Aim of the exercise: Rewrite the text lines of all the rows below as a single numbered list, skipping any blank lines. Leave the pictures out of your answer.

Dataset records
%%
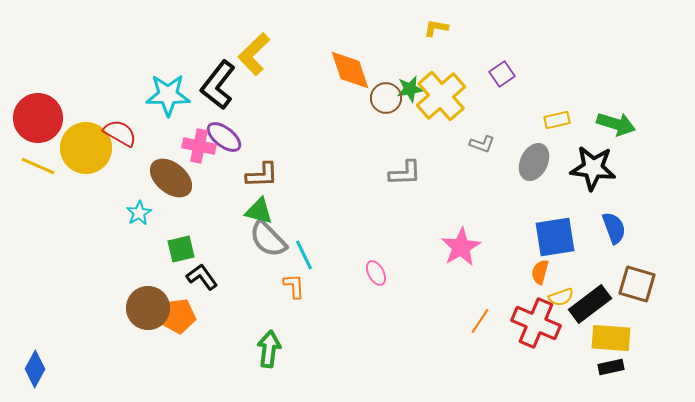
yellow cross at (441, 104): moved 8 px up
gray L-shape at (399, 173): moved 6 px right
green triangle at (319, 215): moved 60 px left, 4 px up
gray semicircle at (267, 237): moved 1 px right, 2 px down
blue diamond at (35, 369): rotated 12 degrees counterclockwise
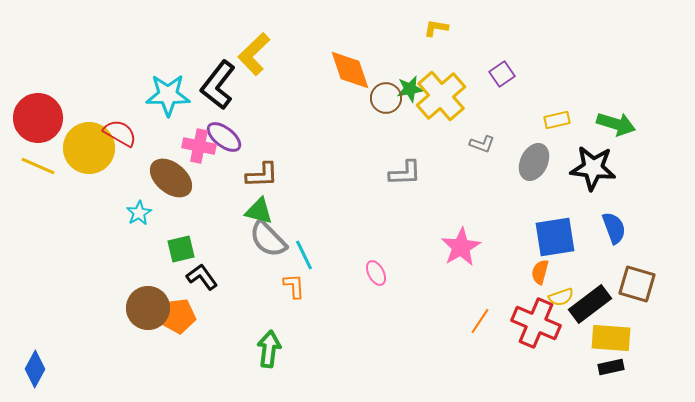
yellow circle at (86, 148): moved 3 px right
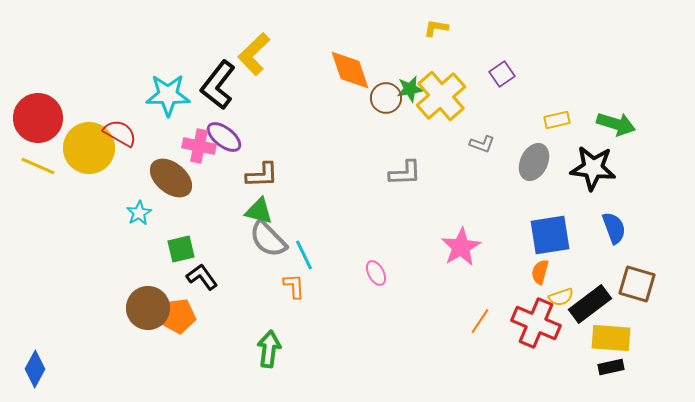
blue square at (555, 237): moved 5 px left, 2 px up
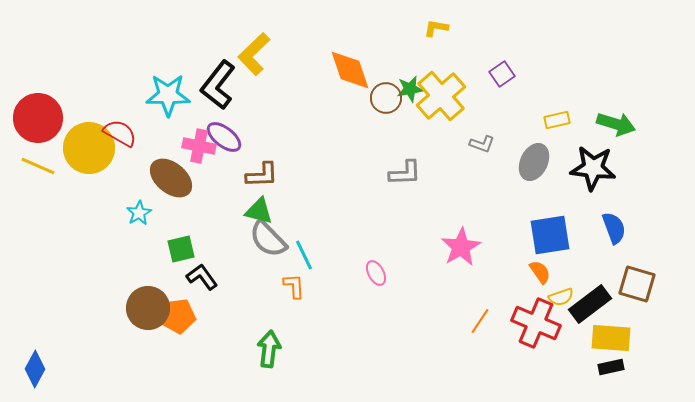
orange semicircle at (540, 272): rotated 130 degrees clockwise
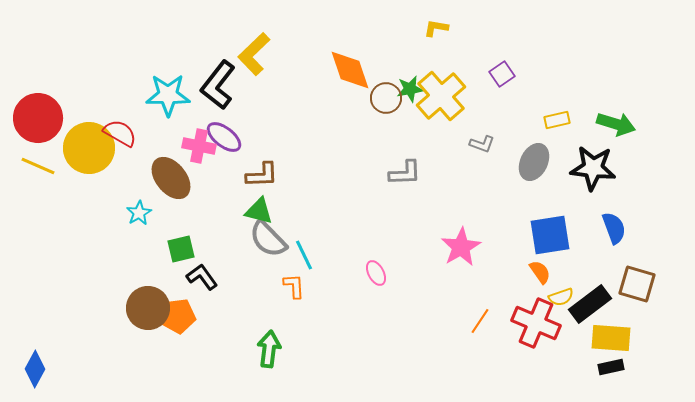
brown ellipse at (171, 178): rotated 12 degrees clockwise
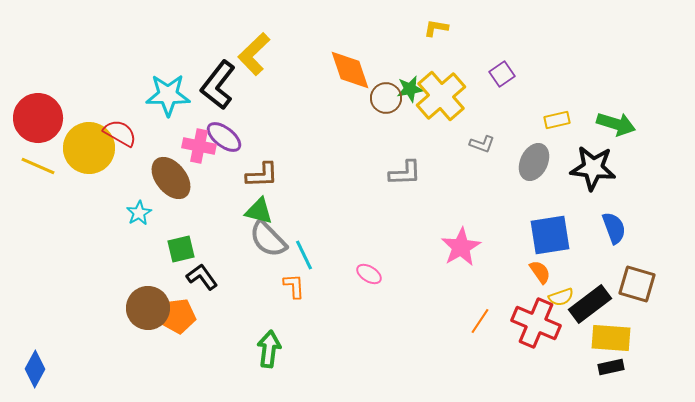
pink ellipse at (376, 273): moved 7 px left, 1 px down; rotated 30 degrees counterclockwise
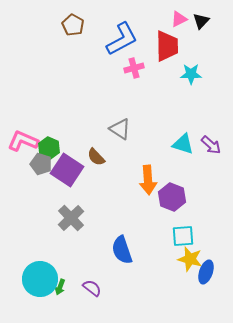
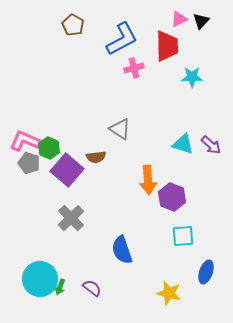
cyan star: moved 1 px right, 3 px down
pink L-shape: moved 2 px right
brown semicircle: rotated 54 degrees counterclockwise
gray pentagon: moved 12 px left, 1 px up
purple square: rotated 8 degrees clockwise
yellow star: moved 21 px left, 34 px down
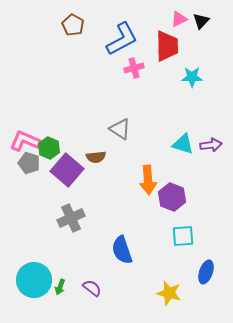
purple arrow: rotated 50 degrees counterclockwise
gray cross: rotated 20 degrees clockwise
cyan circle: moved 6 px left, 1 px down
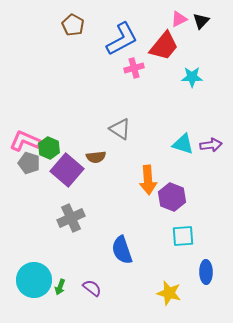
red trapezoid: moved 3 px left; rotated 40 degrees clockwise
blue ellipse: rotated 20 degrees counterclockwise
%%
Expected answer:
1. yellow cross at (441, 104): moved 8 px up
2. gray L-shape at (399, 173): moved 6 px right
3. green triangle at (319, 215): moved 60 px left, 4 px up
4. gray semicircle at (267, 237): moved 1 px right, 2 px down
5. blue diamond at (35, 369): rotated 12 degrees counterclockwise
6. yellow circle at (86, 148): moved 3 px right
7. blue square at (555, 237): moved 5 px left, 2 px up
8. orange semicircle at (540, 272): rotated 130 degrees clockwise
9. brown ellipse at (171, 178): rotated 12 degrees clockwise
10. pink ellipse at (376, 273): moved 7 px left, 1 px down; rotated 30 degrees counterclockwise
11. cyan star: moved 1 px right, 3 px down
12. pink L-shape: moved 2 px right
13. brown semicircle: rotated 54 degrees counterclockwise
14. gray pentagon: moved 12 px left, 1 px up
15. purple square: rotated 8 degrees clockwise
16. yellow star: moved 21 px left, 34 px down
17. purple arrow: rotated 50 degrees counterclockwise
18. gray cross: rotated 20 degrees clockwise
19. cyan circle: moved 6 px left, 1 px down
20. red trapezoid: moved 3 px left; rotated 40 degrees clockwise
21. blue ellipse: rotated 20 degrees counterclockwise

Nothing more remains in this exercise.